Repeat exactly each line of the data provided below.

### Input material
══════════
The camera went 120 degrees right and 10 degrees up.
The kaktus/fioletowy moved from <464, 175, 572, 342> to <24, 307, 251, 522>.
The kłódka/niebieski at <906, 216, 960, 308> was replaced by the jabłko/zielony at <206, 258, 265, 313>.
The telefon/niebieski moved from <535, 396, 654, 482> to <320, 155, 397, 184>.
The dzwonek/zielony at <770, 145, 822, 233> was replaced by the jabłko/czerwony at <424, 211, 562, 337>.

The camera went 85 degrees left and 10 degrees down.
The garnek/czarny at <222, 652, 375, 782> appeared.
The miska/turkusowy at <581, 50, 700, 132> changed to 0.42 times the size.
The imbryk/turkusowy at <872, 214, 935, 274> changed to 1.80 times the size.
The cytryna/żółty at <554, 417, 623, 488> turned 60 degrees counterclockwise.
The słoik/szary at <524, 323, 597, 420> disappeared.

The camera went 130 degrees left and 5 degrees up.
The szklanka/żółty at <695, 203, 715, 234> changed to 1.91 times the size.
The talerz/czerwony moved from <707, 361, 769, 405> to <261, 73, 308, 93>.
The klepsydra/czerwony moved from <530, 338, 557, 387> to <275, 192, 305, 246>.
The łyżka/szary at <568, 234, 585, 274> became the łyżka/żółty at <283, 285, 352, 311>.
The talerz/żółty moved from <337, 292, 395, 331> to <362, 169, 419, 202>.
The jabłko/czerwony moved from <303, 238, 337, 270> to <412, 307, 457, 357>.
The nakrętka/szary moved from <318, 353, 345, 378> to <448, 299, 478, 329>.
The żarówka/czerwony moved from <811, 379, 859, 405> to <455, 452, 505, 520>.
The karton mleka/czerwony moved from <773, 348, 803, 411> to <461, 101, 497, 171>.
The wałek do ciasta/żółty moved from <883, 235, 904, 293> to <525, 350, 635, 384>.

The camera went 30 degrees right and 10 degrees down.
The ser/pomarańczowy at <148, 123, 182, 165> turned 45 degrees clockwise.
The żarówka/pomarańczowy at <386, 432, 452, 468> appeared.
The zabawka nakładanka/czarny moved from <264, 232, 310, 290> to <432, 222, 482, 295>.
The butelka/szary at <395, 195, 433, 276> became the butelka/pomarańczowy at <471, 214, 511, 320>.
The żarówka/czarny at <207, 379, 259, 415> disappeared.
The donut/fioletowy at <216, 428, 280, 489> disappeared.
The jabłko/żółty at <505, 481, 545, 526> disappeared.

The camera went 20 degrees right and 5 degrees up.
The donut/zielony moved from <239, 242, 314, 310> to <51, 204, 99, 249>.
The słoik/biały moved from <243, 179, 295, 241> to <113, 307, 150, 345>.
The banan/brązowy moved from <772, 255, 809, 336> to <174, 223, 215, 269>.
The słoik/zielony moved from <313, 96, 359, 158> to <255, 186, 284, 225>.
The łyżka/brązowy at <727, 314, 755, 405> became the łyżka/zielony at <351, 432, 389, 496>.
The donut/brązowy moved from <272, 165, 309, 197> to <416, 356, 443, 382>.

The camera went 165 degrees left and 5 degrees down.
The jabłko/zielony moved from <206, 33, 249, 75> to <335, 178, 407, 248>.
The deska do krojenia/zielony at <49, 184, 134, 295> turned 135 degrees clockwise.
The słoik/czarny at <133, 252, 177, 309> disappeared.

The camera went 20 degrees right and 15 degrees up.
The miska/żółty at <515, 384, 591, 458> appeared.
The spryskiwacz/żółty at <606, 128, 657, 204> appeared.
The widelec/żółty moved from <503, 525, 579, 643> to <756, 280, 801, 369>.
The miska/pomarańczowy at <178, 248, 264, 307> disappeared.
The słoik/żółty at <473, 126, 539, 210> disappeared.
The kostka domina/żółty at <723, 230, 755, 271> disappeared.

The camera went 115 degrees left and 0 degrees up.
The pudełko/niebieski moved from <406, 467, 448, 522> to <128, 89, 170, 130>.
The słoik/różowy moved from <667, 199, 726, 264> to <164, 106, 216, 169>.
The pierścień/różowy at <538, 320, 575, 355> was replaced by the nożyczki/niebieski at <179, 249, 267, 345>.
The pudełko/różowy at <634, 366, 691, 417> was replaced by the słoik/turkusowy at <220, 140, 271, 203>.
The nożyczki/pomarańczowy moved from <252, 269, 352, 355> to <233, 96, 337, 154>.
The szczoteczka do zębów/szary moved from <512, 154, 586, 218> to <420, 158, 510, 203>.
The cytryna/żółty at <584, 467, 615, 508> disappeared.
══════════
### Worked solution
The camera went 120 degrees right and 10 degrees up.
The kaktus/fioletowy moved from <464, 175, 572, 342> to <24, 307, 251, 522>.
The kłódka/niebieski at <906, 216, 960, 308> was replaced by the jabłko/zielony at <206, 258, 265, 313>.
The telefon/niebieski moved from <535, 396, 654, 482> to <320, 155, 397, 184>.
The dzwonek/zielony at <770, 145, 822, 233> was replaced by the jabłko/czerwony at <424, 211, 562, 337>.

The camera went 85 degrees left and 10 degrees down.
The garnek/czarny at <222, 652, 375, 782> appeared.
The miska/turkusowy at <581, 50, 700, 132> changed to 0.42 times the size.
The imbryk/turkusowy at <872, 214, 935, 274> changed to 1.80 times the size.
The cytryna/żółty at <554, 417, 623, 488> turned 60 degrees counterclockwise.
The słoik/szary at <524, 323, 597, 420> disappeared.

The camera went 130 degrees left and 5 degrees up.
The szklanka/żółty at <695, 203, 715, 234> changed to 1.91 times the size.
The talerz/czerwony moved from <707, 361, 769, 405> to <261, 73, 308, 93>.
The klepsydra/czerwony moved from <530, 338, 557, 387> to <275, 192, 305, 246>.
The łyżka/szary at <568, 234, 585, 274> became the łyżka/żółty at <283, 285, 352, 311>.
The talerz/żółty moved from <337, 292, 395, 331> to <362, 169, 419, 202>.
The jabłko/czerwony moved from <303, 238, 337, 270> to <412, 307, 457, 357>.
The nakrętka/szary moved from <318, 353, 345, 378> to <448, 299, 478, 329>.
The żarówka/czerwony moved from <811, 379, 859, 405> to <455, 452, 505, 520>.
The karton mleka/czerwony moved from <773, 348, 803, 411> to <461, 101, 497, 171>.
The wałek do ciasta/żółty moved from <883, 235, 904, 293> to <525, 350, 635, 384>.

The camera went 30 degrees right and 10 degrees down.
The ser/pomarańczowy at <148, 123, 182, 165> turned 45 degrees clockwise.
The żarówka/pomarańczowy at <386, 432, 452, 468> appeared.
The zabawka nakładanka/czarny moved from <264, 232, 310, 290> to <432, 222, 482, 295>.
The butelka/szary at <395, 195, 433, 276> became the butelka/pomarańczowy at <471, 214, 511, 320>.
The żarówka/czarny at <207, 379, 259, 415> disappeared.
The donut/fioletowy at <216, 428, 280, 489> disappeared.
The jabłko/żółty at <505, 481, 545, 526> disappeared.

The camera went 20 degrees right and 5 degrees up.
The donut/zielony moved from <239, 242, 314, 310> to <51, 204, 99, 249>.
The słoik/biały moved from <243, 179, 295, 241> to <113, 307, 150, 345>.
The banan/brązowy moved from <772, 255, 809, 336> to <174, 223, 215, 269>.
The słoik/zielony moved from <313, 96, 359, 158> to <255, 186, 284, 225>.
The łyżka/brązowy at <727, 314, 755, 405> became the łyżka/zielony at <351, 432, 389, 496>.
The donut/brązowy moved from <272, 165, 309, 197> to <416, 356, 443, 382>.

The camera went 165 degrees left and 5 degrees down.
The jabłko/zielony moved from <206, 33, 249, 75> to <335, 178, 407, 248>.
The deska do krojenia/zielony at <49, 184, 134, 295> turned 135 degrees clockwise.
The słoik/czarny at <133, 252, 177, 309> disappeared.

The camera went 20 degrees right and 15 degrees up.
The miska/żółty at <515, 384, 591, 458> appeared.
The spryskiwacz/żółty at <606, 128, 657, 204> appeared.
The widelec/żółty moved from <503, 525, 579, 643> to <756, 280, 801, 369>.
The miska/pomarańczowy at <178, 248, 264, 307> disappeared.
The słoik/żółty at <473, 126, 539, 210> disappeared.
The kostka domina/żółty at <723, 230, 755, 271> disappeared.

The camera went 115 degrees left and 0 degrees up.
The pudełko/niebieski moved from <406, 467, 448, 522> to <128, 89, 170, 130>.
The słoik/różowy moved from <667, 199, 726, 264> to <164, 106, 216, 169>.
The pierścień/różowy at <538, 320, 575, 355> was replaced by the nożyczki/niebieski at <179, 249, 267, 345>.
The pudełko/różowy at <634, 366, 691, 417> was replaced by the słoik/turkusowy at <220, 140, 271, 203>.
The nożyczki/pomarańczowy moved from <252, 269, 352, 355> to <233, 96, 337, 154>.
The szczoteczka do zębów/szary moved from <512, 154, 586, 218> to <420, 158, 510, 203>.
The cytryna/żółty at <584, 467, 615, 508> disappeared.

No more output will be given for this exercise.